Your assignment => Go through the listing below and gather every line with the word "from".

Data supplied =>
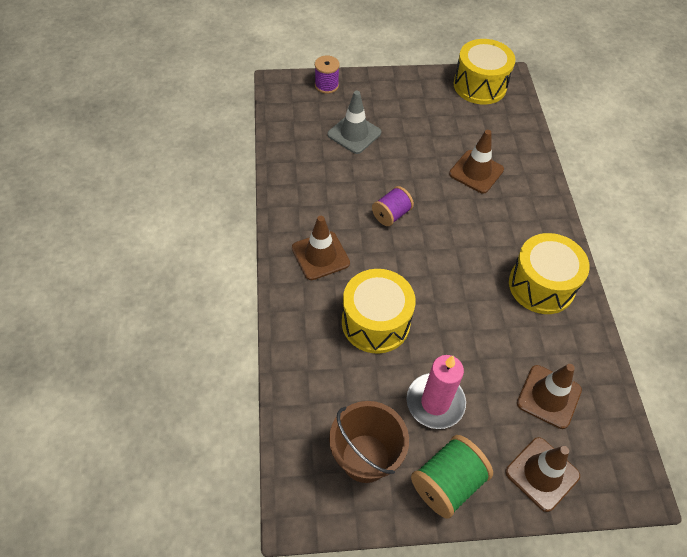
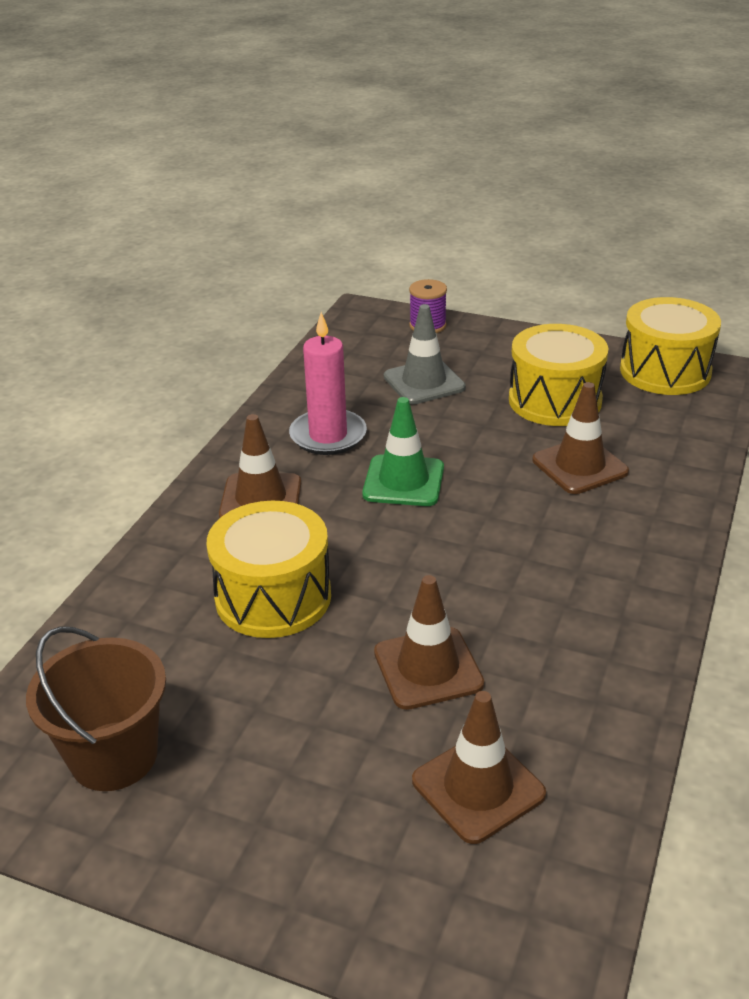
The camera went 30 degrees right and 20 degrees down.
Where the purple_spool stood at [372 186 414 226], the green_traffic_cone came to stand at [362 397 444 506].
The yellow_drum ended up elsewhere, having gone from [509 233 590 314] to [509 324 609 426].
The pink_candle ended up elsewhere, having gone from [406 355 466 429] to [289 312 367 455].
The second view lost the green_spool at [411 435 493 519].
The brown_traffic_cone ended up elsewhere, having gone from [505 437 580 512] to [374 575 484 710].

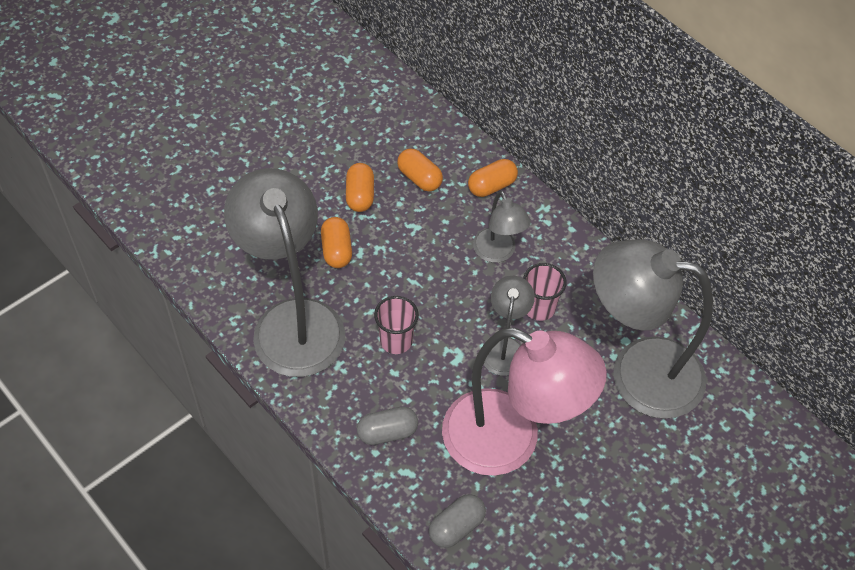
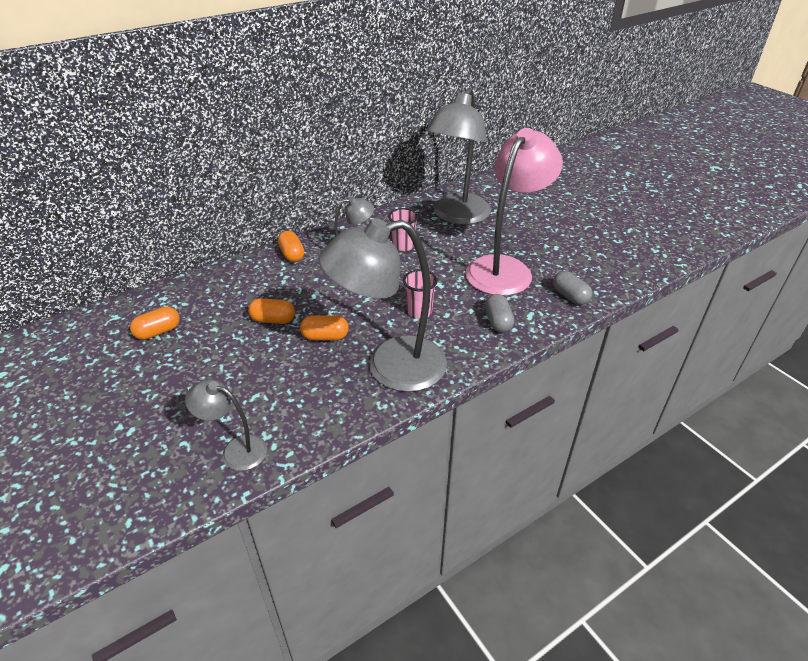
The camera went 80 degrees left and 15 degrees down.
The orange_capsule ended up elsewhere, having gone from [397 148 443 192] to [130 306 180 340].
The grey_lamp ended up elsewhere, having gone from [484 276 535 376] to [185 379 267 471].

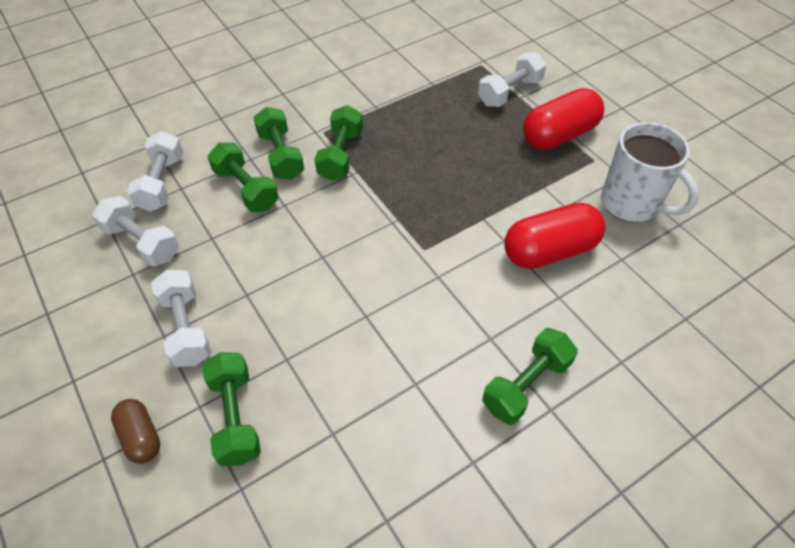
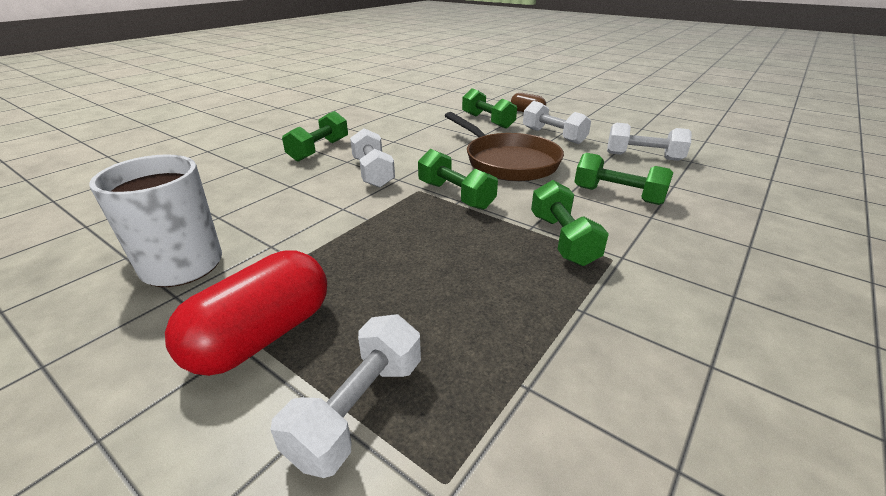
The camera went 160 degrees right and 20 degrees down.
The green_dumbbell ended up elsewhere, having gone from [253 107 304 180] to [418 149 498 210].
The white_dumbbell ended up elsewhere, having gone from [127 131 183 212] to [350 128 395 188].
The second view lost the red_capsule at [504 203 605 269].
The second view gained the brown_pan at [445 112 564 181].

Result of this task =>
The yellow_drum ended up elsewhere, having gone from [509 233 590 314] to [509 324 609 426].
The pink_candle ended up elsewhere, having gone from [406 355 466 429] to [289 312 367 455].
The brown_traffic_cone ended up elsewhere, having gone from [505 437 580 512] to [374 575 484 710].
The orange_capsule ended up elsewhere, having gone from [397 148 443 192] to [130 306 180 340].
The grey_lamp ended up elsewhere, having gone from [484 276 535 376] to [185 379 267 471].
The green_dumbbell ended up elsewhere, having gone from [253 107 304 180] to [418 149 498 210].
The white_dumbbell ended up elsewhere, having gone from [127 131 183 212] to [350 128 395 188].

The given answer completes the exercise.